**PROBLEM REQUIREMENTS:** State only the number of lines in the listing below that contain the word "degrees".

**EXERCISE INPUT:**
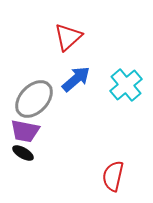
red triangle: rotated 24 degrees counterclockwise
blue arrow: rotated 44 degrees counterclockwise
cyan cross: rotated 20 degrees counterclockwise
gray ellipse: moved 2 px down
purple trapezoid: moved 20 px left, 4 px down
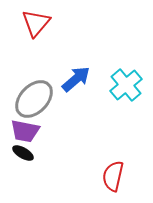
red triangle: moved 32 px left, 14 px up; rotated 8 degrees counterclockwise
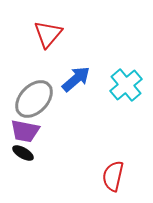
red triangle: moved 12 px right, 11 px down
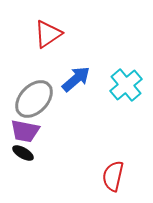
red triangle: rotated 16 degrees clockwise
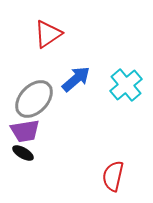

**ANSWER TO THIS TASK:** 5